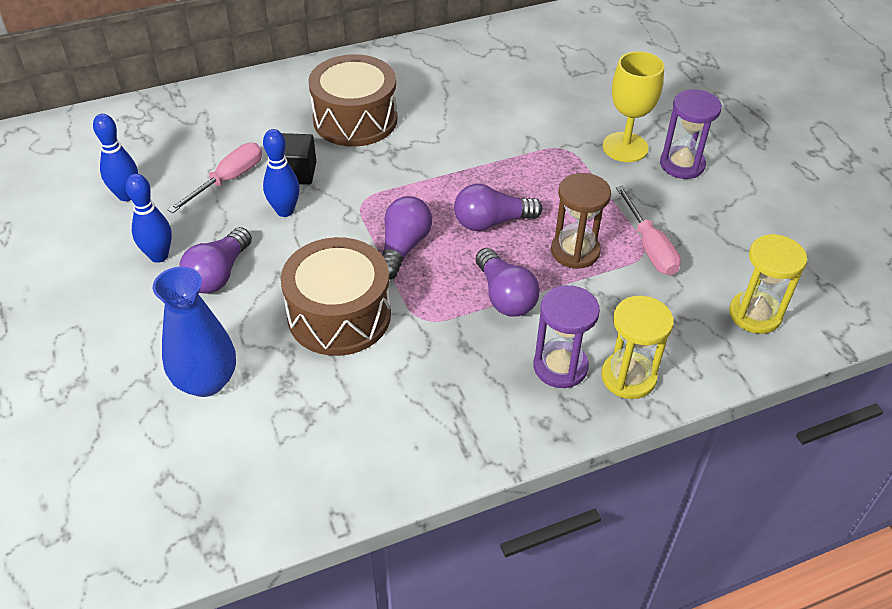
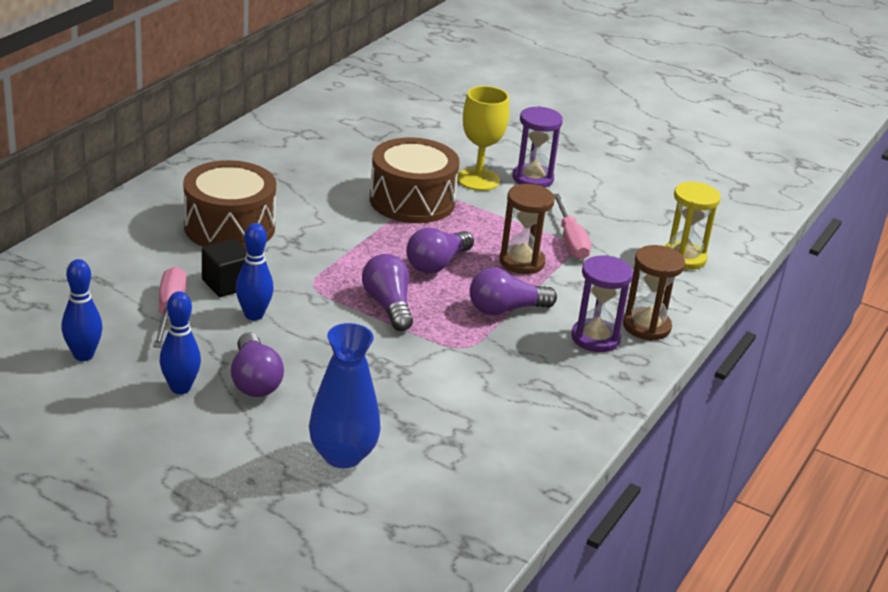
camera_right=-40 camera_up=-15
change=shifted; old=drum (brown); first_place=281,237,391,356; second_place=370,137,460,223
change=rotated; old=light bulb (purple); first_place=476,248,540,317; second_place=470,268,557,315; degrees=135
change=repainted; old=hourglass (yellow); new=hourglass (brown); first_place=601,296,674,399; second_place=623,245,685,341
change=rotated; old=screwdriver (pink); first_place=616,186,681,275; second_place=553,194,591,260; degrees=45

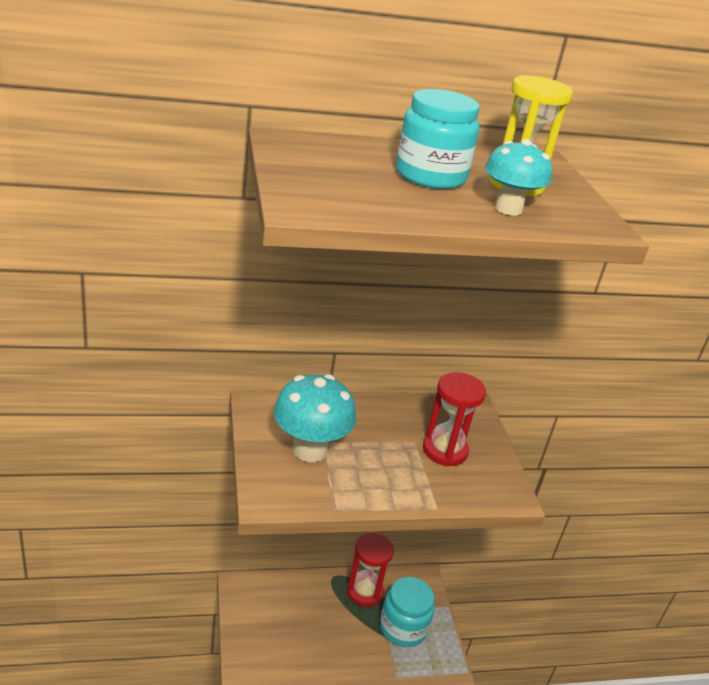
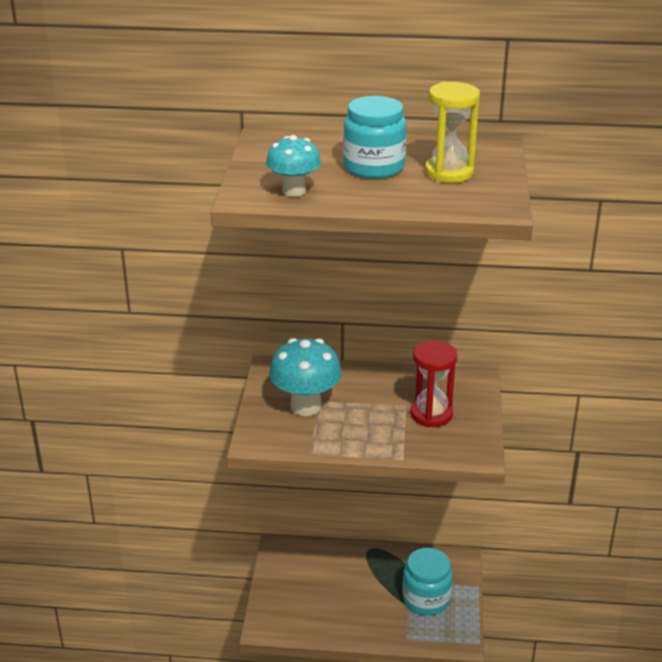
camera_right=20 camera_up=0
change=gone; old=hourglass (red); first_place=347,533,394,607
change=shifted; old=mushroom (turquoise); first_place=485,139,552,216; second_place=266,135,321,197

******************************

### TASK TO CARRY OUT
An exact copy of the entries above is required; pictures are not part of it.

### ANSWER TO THIS EXERCISE
camera_right=-40 camera_up=-15
change=shifted; old=drum (brown); first_place=281,237,391,356; second_place=370,137,460,223
change=rotated; old=light bulb (purple); first_place=476,248,540,317; second_place=470,268,557,315; degrees=135
change=repainted; old=hourglass (yellow); new=hourglass (brown); first_place=601,296,674,399; second_place=623,245,685,341
change=rotated; old=screwdriver (pink); first_place=616,186,681,275; second_place=553,194,591,260; degrees=45

camera_right=20 camera_up=0
change=gone; old=hourglass (red); first_place=347,533,394,607
change=shifted; old=mushroom (turquoise); first_place=485,139,552,216; second_place=266,135,321,197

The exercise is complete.